[Content revision data]

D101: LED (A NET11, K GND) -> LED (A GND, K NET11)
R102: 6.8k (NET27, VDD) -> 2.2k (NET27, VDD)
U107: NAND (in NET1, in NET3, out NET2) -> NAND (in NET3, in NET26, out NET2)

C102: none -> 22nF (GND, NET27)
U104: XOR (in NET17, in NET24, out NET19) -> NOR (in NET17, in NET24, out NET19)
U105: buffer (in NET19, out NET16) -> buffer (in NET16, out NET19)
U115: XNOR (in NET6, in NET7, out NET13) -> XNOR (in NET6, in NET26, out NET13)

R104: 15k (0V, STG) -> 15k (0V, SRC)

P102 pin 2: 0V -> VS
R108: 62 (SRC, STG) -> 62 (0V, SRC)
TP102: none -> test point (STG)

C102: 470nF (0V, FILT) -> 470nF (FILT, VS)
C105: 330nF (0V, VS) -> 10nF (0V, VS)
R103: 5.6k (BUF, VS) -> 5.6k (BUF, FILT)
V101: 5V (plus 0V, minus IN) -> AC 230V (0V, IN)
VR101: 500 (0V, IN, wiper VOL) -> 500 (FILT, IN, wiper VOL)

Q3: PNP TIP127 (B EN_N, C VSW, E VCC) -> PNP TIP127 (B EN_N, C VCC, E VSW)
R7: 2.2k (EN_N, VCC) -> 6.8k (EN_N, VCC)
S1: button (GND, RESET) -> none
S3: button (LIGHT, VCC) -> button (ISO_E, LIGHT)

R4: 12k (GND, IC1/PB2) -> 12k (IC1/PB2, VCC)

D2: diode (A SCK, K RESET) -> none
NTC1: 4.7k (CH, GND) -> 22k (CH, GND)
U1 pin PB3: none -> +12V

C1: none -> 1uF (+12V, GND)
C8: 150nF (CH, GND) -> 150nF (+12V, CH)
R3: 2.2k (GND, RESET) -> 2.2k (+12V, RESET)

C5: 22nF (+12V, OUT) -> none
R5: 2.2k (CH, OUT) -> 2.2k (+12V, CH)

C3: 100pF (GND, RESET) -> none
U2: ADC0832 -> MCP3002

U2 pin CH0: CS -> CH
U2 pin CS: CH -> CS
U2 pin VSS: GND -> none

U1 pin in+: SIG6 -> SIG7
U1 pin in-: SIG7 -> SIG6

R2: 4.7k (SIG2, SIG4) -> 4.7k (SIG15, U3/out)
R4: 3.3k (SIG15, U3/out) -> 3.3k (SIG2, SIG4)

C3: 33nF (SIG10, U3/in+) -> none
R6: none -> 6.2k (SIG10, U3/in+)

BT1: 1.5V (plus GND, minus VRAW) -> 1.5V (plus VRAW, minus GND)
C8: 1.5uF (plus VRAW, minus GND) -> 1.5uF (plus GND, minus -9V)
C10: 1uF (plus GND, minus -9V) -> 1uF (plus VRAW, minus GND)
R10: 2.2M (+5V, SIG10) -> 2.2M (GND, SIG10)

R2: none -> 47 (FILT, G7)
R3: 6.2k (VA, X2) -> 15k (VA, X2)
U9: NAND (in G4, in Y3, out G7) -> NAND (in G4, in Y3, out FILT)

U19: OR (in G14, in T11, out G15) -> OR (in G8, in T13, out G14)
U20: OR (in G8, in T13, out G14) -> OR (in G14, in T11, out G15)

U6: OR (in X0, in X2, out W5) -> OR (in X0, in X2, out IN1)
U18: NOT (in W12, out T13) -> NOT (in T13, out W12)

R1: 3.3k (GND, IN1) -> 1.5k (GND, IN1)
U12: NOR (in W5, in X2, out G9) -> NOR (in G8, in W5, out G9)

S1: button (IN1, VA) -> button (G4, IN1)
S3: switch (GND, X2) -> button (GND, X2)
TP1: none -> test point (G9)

* **Task**: In the records above, find the line containing "R108: 62 (SRC, STG) -> 62 (0V, SRC)" and restate word for word every line from the first through that one.

* **Result for this exercise**:
D101: LED (A NET11, K GND) -> LED (A GND, K NET11)
R102: 6.8k (NET27, VDD) -> 2.2k (NET27, VDD)
U107: NAND (in NET1, in NET3, out NET2) -> NAND (in NET3, in NET26, out NET2)

C102: none -> 22nF (GND, NET27)
U104: XOR (in NET17, in NET24, out NET19) -> NOR (in NET17, in NET24, out NET19)
U105: buffer (in NET19, out NET16) -> buffer (in NET16, out NET19)
U115: XNOR (in NET6, in NET7, out NET13) -> XNOR (in NET6, in NET26, out NET13)

R104: 15k (0V, STG) -> 15k (0V, SRC)

P102 pin 2: 0V -> VS
R108: 62 (SRC, STG) -> 62 (0V, SRC)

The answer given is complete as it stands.